--- WORK TO BE COMPLETED ---
Among the records below, find the lines that contain "purple" and copy each of them.

--- Object quantity data ---
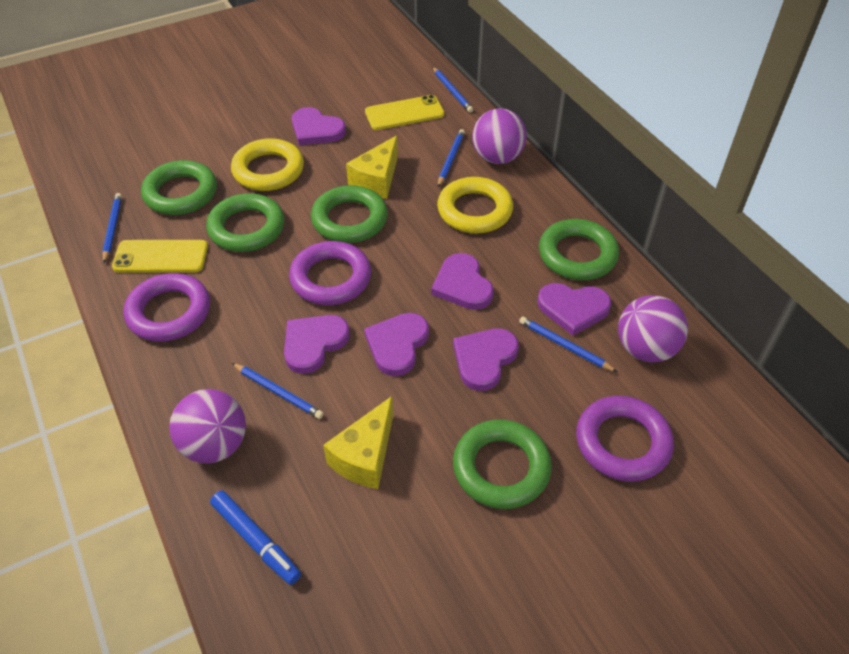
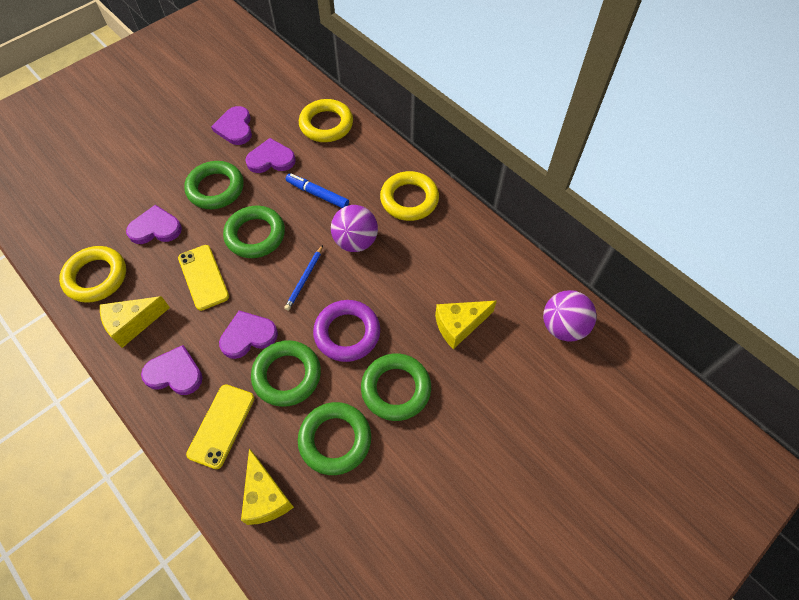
blue pencil: 5 -> 1
purple ball: 3 -> 2
purple heart: 6 -> 5
purple ring: 3 -> 1
yellow cheese: 2 -> 3
yellow ring: 2 -> 3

--- RESPONSE TO THIS TASK ---
purple ball: 3 -> 2
purple heart: 6 -> 5
purple ring: 3 -> 1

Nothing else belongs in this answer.